**Aus einer Sammlung entnommene Daten**
━━━━━━━━━━━━━━━━━━━━━━━━━━━━━━

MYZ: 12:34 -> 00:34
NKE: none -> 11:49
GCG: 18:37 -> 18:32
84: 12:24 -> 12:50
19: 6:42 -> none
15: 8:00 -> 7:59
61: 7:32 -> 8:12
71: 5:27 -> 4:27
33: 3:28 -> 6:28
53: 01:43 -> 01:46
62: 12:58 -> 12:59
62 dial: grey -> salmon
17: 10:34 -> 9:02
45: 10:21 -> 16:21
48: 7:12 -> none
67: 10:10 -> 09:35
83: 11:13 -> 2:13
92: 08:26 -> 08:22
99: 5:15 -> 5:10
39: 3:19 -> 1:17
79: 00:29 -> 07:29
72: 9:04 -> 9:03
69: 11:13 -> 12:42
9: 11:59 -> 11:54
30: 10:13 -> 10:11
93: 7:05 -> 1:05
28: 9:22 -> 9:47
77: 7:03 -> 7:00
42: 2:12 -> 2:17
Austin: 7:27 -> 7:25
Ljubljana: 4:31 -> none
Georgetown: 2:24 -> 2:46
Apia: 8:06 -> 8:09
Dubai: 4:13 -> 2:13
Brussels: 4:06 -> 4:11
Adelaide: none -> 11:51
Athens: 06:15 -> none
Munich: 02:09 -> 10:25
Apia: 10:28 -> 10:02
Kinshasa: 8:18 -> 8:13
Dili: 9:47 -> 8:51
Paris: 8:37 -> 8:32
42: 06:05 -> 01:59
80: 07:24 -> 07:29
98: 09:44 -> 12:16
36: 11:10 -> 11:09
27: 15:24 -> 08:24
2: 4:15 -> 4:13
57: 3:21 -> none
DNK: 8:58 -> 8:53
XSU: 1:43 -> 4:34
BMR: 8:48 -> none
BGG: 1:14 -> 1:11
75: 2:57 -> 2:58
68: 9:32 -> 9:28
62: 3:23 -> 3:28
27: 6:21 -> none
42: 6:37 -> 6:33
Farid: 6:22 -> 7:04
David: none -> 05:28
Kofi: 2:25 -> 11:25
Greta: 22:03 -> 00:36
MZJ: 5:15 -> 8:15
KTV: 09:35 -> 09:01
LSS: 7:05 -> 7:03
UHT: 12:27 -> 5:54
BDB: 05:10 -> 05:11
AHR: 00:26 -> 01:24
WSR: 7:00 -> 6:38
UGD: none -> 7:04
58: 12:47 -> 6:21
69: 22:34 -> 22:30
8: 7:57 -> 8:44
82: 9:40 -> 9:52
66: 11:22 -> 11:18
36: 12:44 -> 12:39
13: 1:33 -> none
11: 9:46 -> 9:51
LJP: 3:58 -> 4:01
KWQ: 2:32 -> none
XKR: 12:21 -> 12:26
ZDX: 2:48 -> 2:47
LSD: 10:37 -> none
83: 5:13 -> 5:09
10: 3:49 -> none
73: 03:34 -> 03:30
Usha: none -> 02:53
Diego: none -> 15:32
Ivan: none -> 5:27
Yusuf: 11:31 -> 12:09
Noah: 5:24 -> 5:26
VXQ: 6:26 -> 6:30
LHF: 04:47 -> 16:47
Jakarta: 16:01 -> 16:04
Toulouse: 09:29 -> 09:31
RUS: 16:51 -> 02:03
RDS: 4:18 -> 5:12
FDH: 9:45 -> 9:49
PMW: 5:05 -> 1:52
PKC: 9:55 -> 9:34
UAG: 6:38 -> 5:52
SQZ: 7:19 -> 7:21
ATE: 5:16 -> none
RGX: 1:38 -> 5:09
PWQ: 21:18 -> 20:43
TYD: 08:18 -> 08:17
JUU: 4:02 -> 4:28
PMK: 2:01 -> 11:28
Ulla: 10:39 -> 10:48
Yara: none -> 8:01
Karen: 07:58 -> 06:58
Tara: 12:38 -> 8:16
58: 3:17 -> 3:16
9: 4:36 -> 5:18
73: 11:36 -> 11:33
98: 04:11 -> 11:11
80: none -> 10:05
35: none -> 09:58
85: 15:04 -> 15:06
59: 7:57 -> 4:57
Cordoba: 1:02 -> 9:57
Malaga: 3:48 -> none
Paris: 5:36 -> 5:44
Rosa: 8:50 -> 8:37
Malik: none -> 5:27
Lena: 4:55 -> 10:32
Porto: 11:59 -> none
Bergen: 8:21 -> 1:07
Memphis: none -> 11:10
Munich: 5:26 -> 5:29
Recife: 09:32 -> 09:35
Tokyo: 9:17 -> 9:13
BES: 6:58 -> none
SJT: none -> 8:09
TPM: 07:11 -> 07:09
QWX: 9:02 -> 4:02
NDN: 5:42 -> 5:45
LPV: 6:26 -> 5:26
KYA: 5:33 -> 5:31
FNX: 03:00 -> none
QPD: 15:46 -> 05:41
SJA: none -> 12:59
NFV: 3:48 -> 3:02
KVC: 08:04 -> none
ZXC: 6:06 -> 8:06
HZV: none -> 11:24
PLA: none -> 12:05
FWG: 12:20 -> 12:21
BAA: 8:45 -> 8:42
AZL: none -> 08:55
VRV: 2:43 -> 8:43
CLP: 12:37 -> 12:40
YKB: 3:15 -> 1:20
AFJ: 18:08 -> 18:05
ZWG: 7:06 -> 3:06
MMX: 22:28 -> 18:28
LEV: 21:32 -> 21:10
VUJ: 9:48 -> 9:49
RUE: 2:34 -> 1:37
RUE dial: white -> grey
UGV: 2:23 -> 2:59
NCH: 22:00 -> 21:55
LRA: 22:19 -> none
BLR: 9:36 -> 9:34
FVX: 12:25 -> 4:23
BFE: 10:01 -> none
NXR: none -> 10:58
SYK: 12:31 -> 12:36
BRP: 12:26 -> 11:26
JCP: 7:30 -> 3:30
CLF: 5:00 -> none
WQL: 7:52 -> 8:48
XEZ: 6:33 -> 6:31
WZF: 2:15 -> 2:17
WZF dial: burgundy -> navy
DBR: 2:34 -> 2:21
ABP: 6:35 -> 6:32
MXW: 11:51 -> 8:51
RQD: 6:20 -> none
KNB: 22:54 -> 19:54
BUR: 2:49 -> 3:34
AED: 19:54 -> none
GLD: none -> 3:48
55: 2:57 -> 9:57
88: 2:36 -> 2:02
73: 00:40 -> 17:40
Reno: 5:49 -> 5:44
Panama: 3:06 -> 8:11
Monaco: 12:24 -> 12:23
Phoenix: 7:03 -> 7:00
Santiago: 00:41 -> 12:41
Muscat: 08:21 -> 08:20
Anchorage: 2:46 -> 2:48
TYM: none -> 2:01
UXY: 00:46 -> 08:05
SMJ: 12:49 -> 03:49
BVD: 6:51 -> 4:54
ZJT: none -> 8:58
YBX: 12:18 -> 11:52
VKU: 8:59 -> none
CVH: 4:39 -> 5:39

━━━━━━━━━━━━━━━━━━━━━━━━━━━━━━

**ARBEITSAUFTRAG**
Wandle sämtliche Zeilen des Materials in eine nummerierte Liste um und lass dabei Leerzeilen weg.

**ERGEBNIS**
1. MYZ: 12:34 -> 00:34
2. NKE: none -> 11:49
3. GCG: 18:37 -> 18:32
4. 84: 12:24 -> 12:50
5. 19: 6:42 -> none
6. 15: 8:00 -> 7:59
7. 61: 7:32 -> 8:12
8. 71: 5:27 -> 4:27
9. 33: 3:28 -> 6:28
10. 53: 01:43 -> 01:46
11. 62: 12:58 -> 12:59
12. 62 dial: grey -> salmon
13. 17: 10:34 -> 9:02
14. 45: 10:21 -> 16:21
15. 48: 7:12 -> none
16. 67: 10:10 -> 09:35
17. 83: 11:13 -> 2:13
18. 92: 08:26 -> 08:22
19. 99: 5:15 -> 5:10
20. 39: 3:19 -> 1:17
21. 79: 00:29 -> 07:29
22. 72: 9:04 -> 9:03
23. 69: 11:13 -> 12:42
24. 9: 11:59 -> 11:54
25. 30: 10:13 -> 10:11
26. 93: 7:05 -> 1:05
27. 28: 9:22 -> 9:47
28. 77: 7:03 -> 7:00
29. 42: 2:12 -> 2:17
30. Austin: 7:27 -> 7:25
31. Ljubljana: 4:31 -> none
32. Georgetown: 2:24 -> 2:46
33. Apia: 8:06 -> 8:09
34. Dubai: 4:13 -> 2:13
35. Brussels: 4:06 -> 4:11
36. Adelaide: none -> 11:51
37. Athens: 06:15 -> none
38. Munich: 02:09 -> 10:25
39. Apia: 10:28 -> 10:02
40. Kinshasa: 8:18 -> 8:13
41. Dili: 9:47 -> 8:51
42. Paris: 8:37 -> 8:32
43. 42: 06:05 -> 01:59
44. 80: 07:24 -> 07:29
45. 98: 09:44 -> 12:16
46. 36: 11:10 -> 11:09
47. 27: 15:24 -> 08:24
48. 2: 4:15 -> 4:13
49. 57: 3:21 -> none
50. DNK: 8:58 -> 8:53
51. XSU: 1:43 -> 4:34
52. BMR: 8:48 -> none
53. BGG: 1:14 -> 1:11
54. 75: 2:57 -> 2:58
55. 68: 9:32 -> 9:28
56. 62: 3:23 -> 3:28
57. 27: 6:21 -> none
58. 42: 6:37 -> 6:33
59. Farid: 6:22 -> 7:04
60. David: none -> 05:28
61. Kofi: 2:25 -> 11:25
62. Greta: 22:03 -> 00:36
63. MZJ: 5:15 -> 8:15
64. KTV: 09:35 -> 09:01
65. LSS: 7:05 -> 7:03
66. UHT: 12:27 -> 5:54
67. BDB: 05:10 -> 05:11
68. AHR: 00:26 -> 01:24
69. WSR: 7:00 -> 6:38
70. UGD: none -> 7:04
71. 58: 12:47 -> 6:21
72. 69: 22:34 -> 22:30
73. 8: 7:57 -> 8:44
74. 82: 9:40 -> 9:52
75. 66: 11:22 -> 11:18
76. 36: 12:44 -> 12:39
77. 13: 1:33 -> none
78. 11: 9:46 -> 9:51
79. LJP: 3:58 -> 4:01
80. KWQ: 2:32 -> none
81. XKR: 12:21 -> 12:26
82. ZDX: 2:48 -> 2:47
83. LSD: 10:37 -> none
84. 83: 5:13 -> 5:09
85. 10: 3:49 -> none
86. 73: 03:34 -> 03:30
87. Usha: none -> 02:53
88. Diego: none -> 15:32
89. Ivan: none -> 5:27
90. Yusuf: 11:31 -> 12:09
91. Noah: 5:24 -> 5:26
92. VXQ: 6:26 -> 6:30
93. LHF: 04:47 -> 16:47
94. Jakarta: 16:01 -> 16:04
95. Toulouse: 09:29 -> 09:31
96. RUS: 16:51 -> 02:03
97. RDS: 4:18 -> 5:12
98. FDH: 9:45 -> 9:49
99. PMW: 5:05 -> 1:52
100. PKC: 9:55 -> 9:34
101. UAG: 6:38 -> 5:52
102. SQZ: 7:19 -> 7:21
103. ATE: 5:16 -> none
104. RGX: 1:38 -> 5:09
105. PWQ: 21:18 -> 20:43
106. TYD: 08:18 -> 08:17
107. JUU: 4:02 -> 4:28
108. PMK: 2:01 -> 11:28
109. Ulla: 10:39 -> 10:48
110. Yara: none -> 8:01
111. Karen: 07:58 -> 06:58
112. Tara: 12:38 -> 8:16
113. 58: 3:17 -> 3:16
114. 9: 4:36 -> 5:18
115. 73: 11:36 -> 11:33
116. 98: 04:11 -> 11:11
117. 80: none -> 10:05
118. 35: none -> 09:58
119. 85: 15:04 -> 15:06
120. 59: 7:57 -> 4:57
121. Cordoba: 1:02 -> 9:57
122. Malaga: 3:48 -> none
123. Paris: 5:36 -> 5:44
124. Rosa: 8:50 -> 8:37
125. Malik: none -> 5:27
126. Lena: 4:55 -> 10:32
127. Porto: 11:59 -> none
128. Bergen: 8:21 -> 1:07
129. Memphis: none -> 11:10
130. Munich: 5:26 -> 5:29
131. Recife: 09:32 -> 09:35
132. Tokyo: 9:17 -> 9:13
133. BES: 6:58 -> none
134. SJT: none -> 8:09
135. TPM: 07:11 -> 07:09
136. QWX: 9:02 -> 4:02
137. NDN: 5:42 -> 5:45
138. LPV: 6:26 -> 5:26
139. KYA: 5:33 -> 5:31
140. FNX: 03:00 -> none
141. QPD: 15:46 -> 05:41
142. SJA: none -> 12:59
143. NFV: 3:48 -> 3:02
144. KVC: 08:04 -> none
145. ZXC: 6:06 -> 8:06
146. HZV: none -> 11:24
147. PLA: none -> 12:05
148. FWG: 12:20 -> 12:21
149. BAA: 8:45 -> 8:42
150. AZL: none -> 08:55
151. VRV: 2:43 -> 8:43
152. CLP: 12:37 -> 12:40
153. YKB: 3:15 -> 1:20
154. AFJ: 18:08 -> 18:05
155. ZWG: 7:06 -> 3:06
156. MMX: 22:28 -> 18:28
157. LEV: 21:32 -> 21:10
158. VUJ: 9:48 -> 9:49
159. RUE: 2:34 -> 1:37
160. RUE dial: white -> grey
161. UGV: 2:23 -> 2:59
162. NCH: 22:00 -> 21:55
163. LRA: 22:19 -> none
164. BLR: 9:36 -> 9:34
165. FVX: 12:25 -> 4:23
166. BFE: 10:01 -> none
167. NXR: none -> 10:58
168. SYK: 12:31 -> 12:36
169. BRP: 12:26 -> 11:26
170. JCP: 7:30 -> 3:30
171. CLF: 5:00 -> none
172. WQL: 7:52 -> 8:48
173. XEZ: 6:33 -> 6:31
174. WZF: 2:15 -> 2:17
175. WZF dial: burgundy -> navy
176. DBR: 2:34 -> 2:21
177. ABP: 6:35 -> 6:32
178. MXW: 11:51 -> 8:51
179. RQD: 6:20 -> none
180. KNB: 22:54 -> 19:54
181. BUR: 2:49 -> 3:34
182. AED: 19:54 -> none
183. GLD: none -> 3:48
184. 55: 2:57 -> 9:57
185. 88: 2:36 -> 2:02
186. 73: 00:40 -> 17:40
187. Reno: 5:49 -> 5:44
188. Panama: 3:06 -> 8:11
189. Monaco: 12:24 -> 12:23
190. Phoenix: 7:03 -> 7:00
191. Santiago: 00:41 -> 12:41
192. Muscat: 08:21 -> 08:20
193. Anchorage: 2:46 -> 2:48
194. TYM: none -> 2:01
195. UXY: 00:46 -> 08:05
196. SMJ: 12:49 -> 03:49
197. BVD: 6:51 -> 4:54
198. ZJT: none -> 8:58
199. YBX: 12:18 -> 11:52
200. VKU: 8:59 -> none
201. CVH: 4:39 -> 5:39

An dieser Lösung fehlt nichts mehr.